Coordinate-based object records
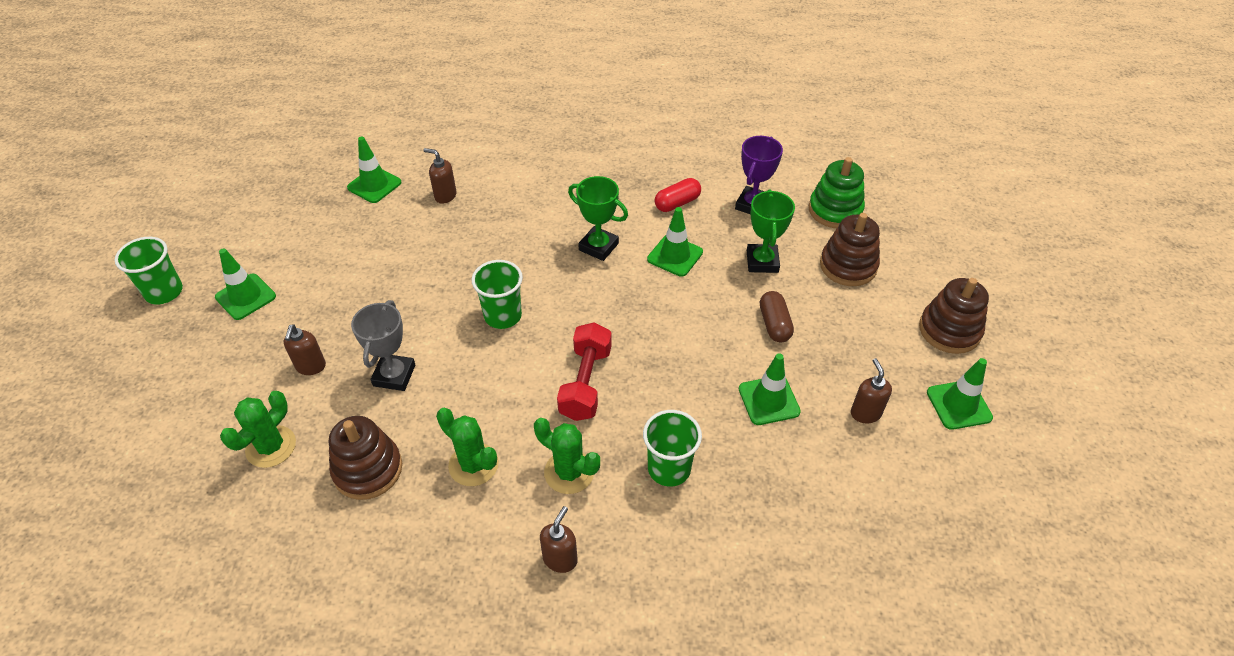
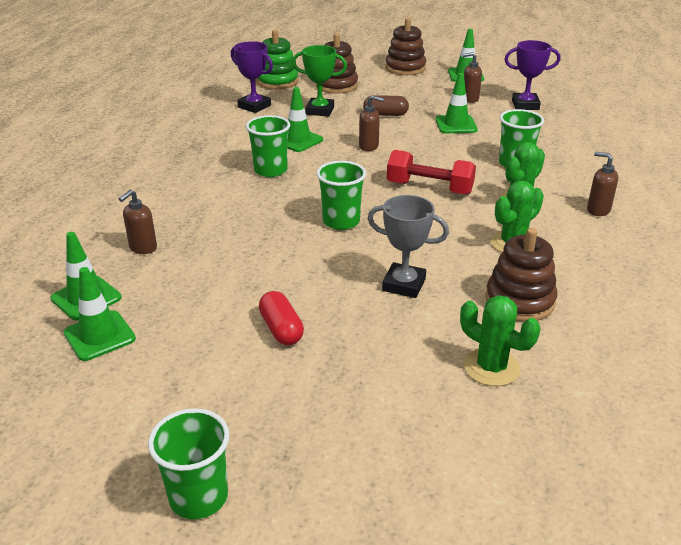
camera: 80 degrees left, 15 degrees down
(245, 297) = (245, 404): green traffic cone -> green traffic cone (99, 336)
(311, 366) = (380, 342): brown soap dispenser -> brown soap dispenser (369, 146)
(598, 247) = (270, 170): green trophy -> green cup
(677, 203) = (234, 133): red capsule -> red capsule (281, 329)
(872, 484) = (525, 105): none -> purple trophy

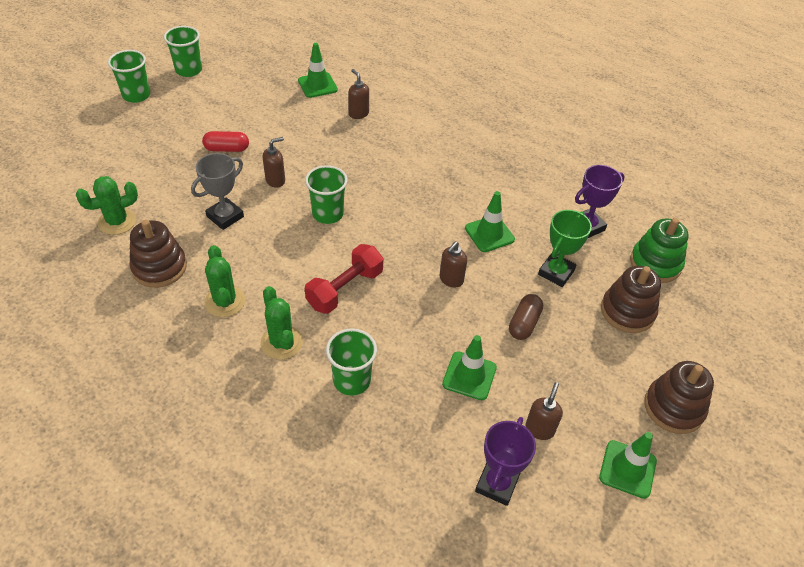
camera: 110 degrees right, 15 degrees up
(99, 336) = (277, 85): green traffic cone -> none
(270, 170) = (437, 200): green cup -> green cup (188, 70)
(598, 210) = (226, 395): brown soap dispenser -> brown soap dispenser (275, 180)

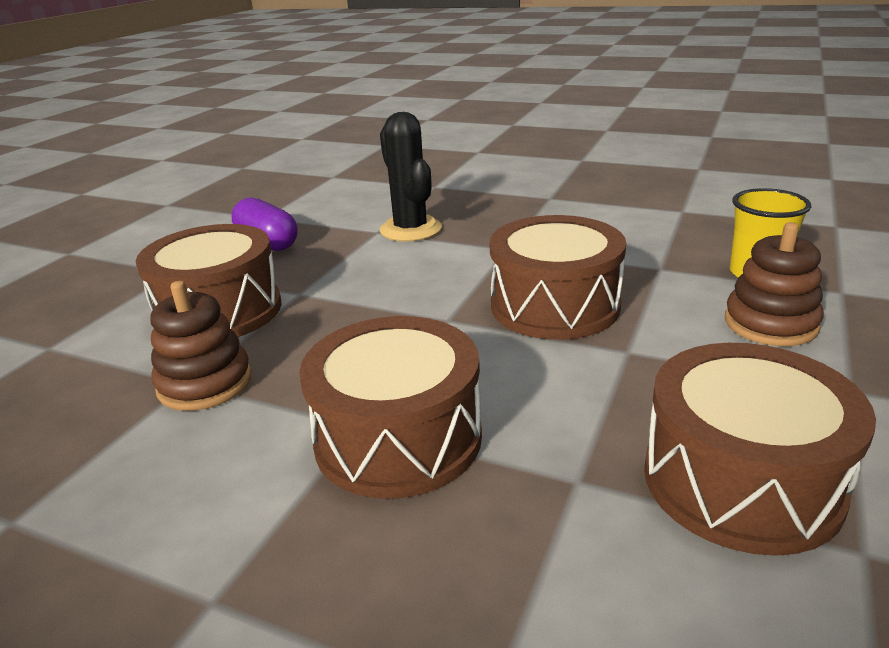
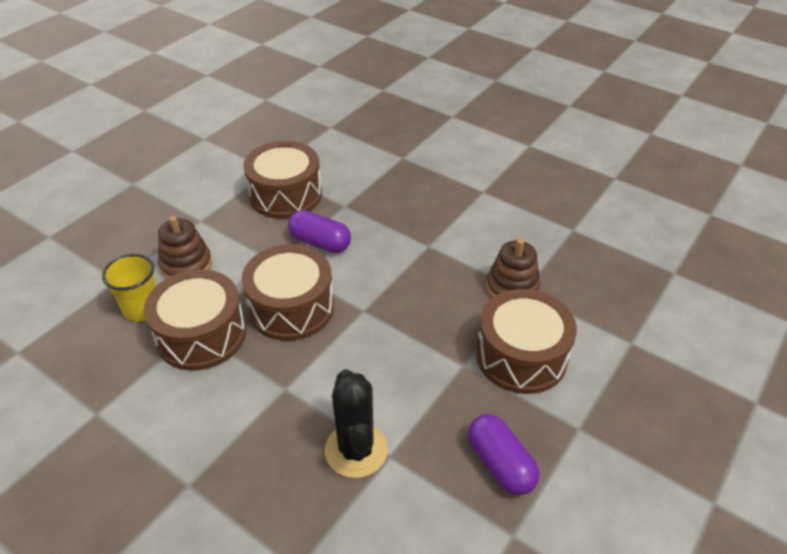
camera: 170 degrees left, 15 degrees up
(398, 438) = (411, 236): brown drum -> brown drum (201, 335)
(576, 393) = (320, 243): none -> purple capsule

• _EXERCISE_
Give the number of lines in the records that contain the string "none", and nothing besides.

• _COMPLETED TASK_
3